### TASK:
Everything in the listing that follows should be reproduced exactly except the pictures.
────────────────────────────────────────
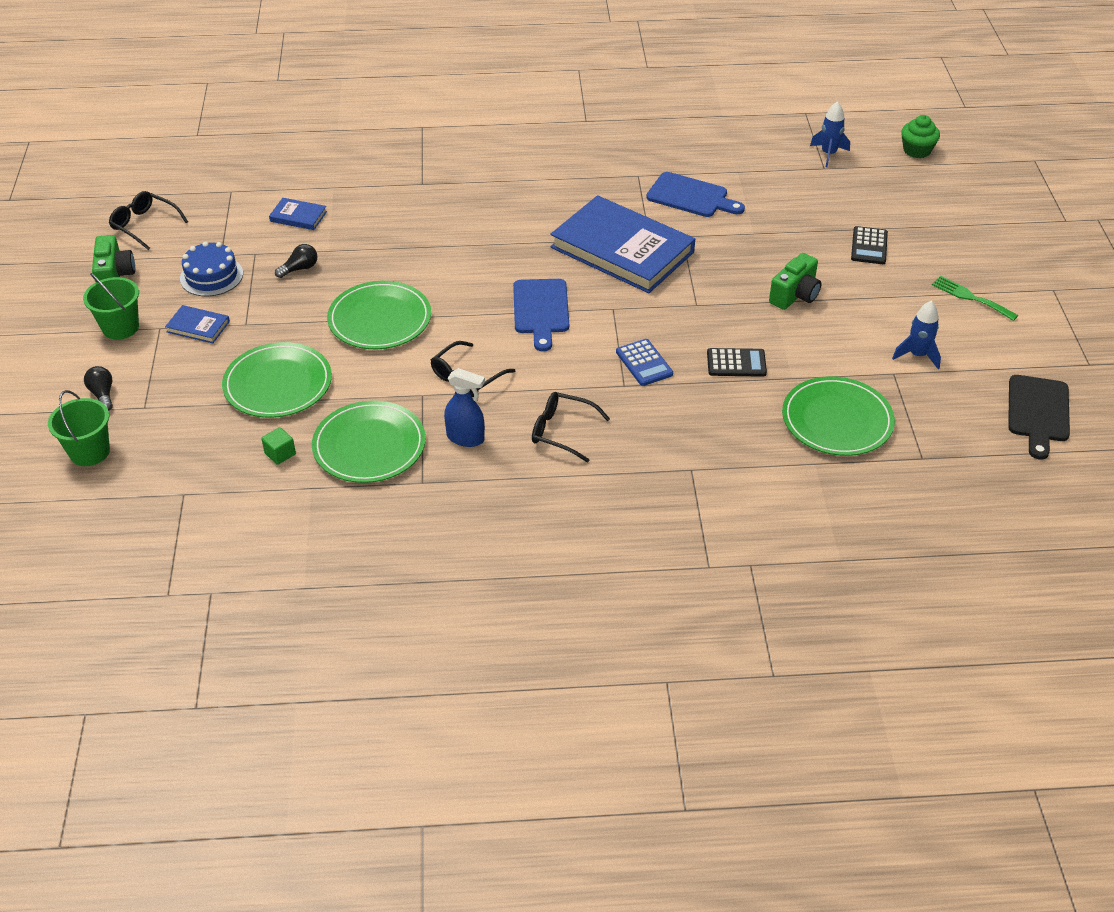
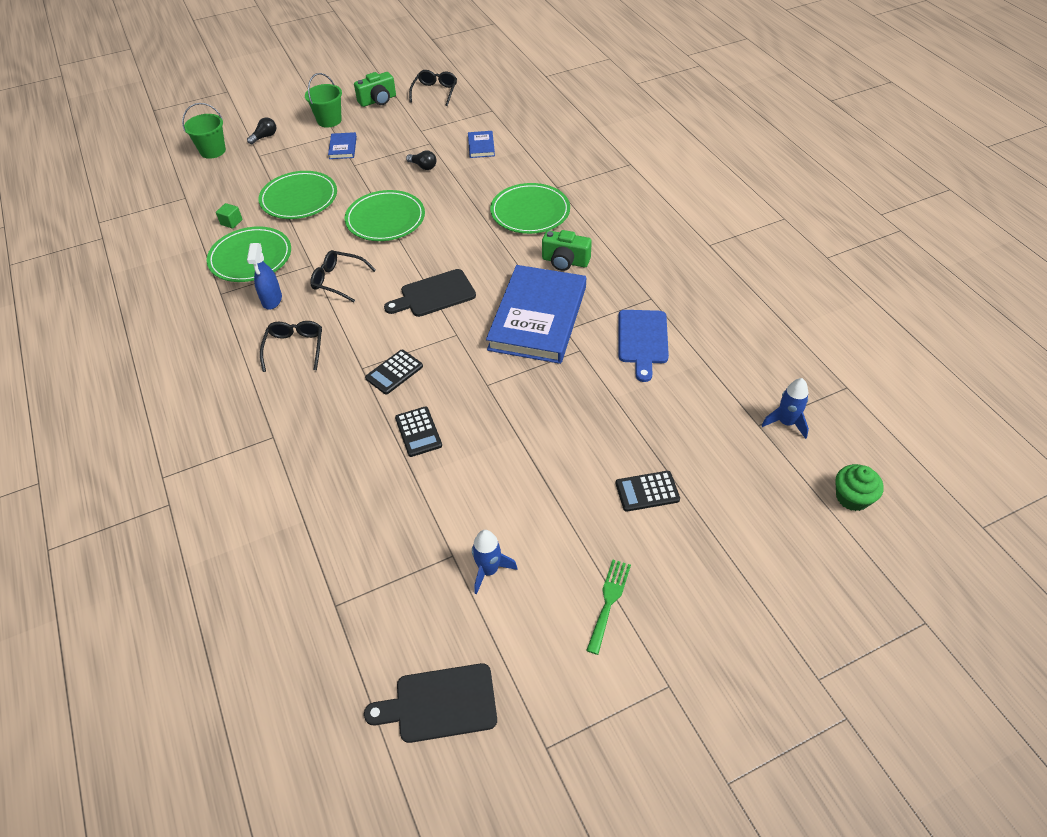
camera: 70 degrees right, 5 degrees up
blue cake [180,241,243,296] -> none
blue cutting board [513,279,569,352] -> black cutting board [384,269,476,317]
blue calculator [616,339,673,386] -> black calculator [365,350,423,395]
green camera [769,253,822,310] -> green camera moved to [542,230,592,271]
green plate [782,376,895,456] -> green plate moved to [490,183,570,234]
────────────────────────────────────────
### OUTPUT:
camera: 70 degrees right, 5 degrees up
blue cake [180,241,243,296] -> none
blue cutting board [513,279,569,352] -> black cutting board [384,269,476,317]
blue calculator [616,339,673,386] -> black calculator [365,350,423,395]
green camera [769,253,822,310] -> green camera moved to [542,230,592,271]
green plate [782,376,895,456] -> green plate moved to [490,183,570,234]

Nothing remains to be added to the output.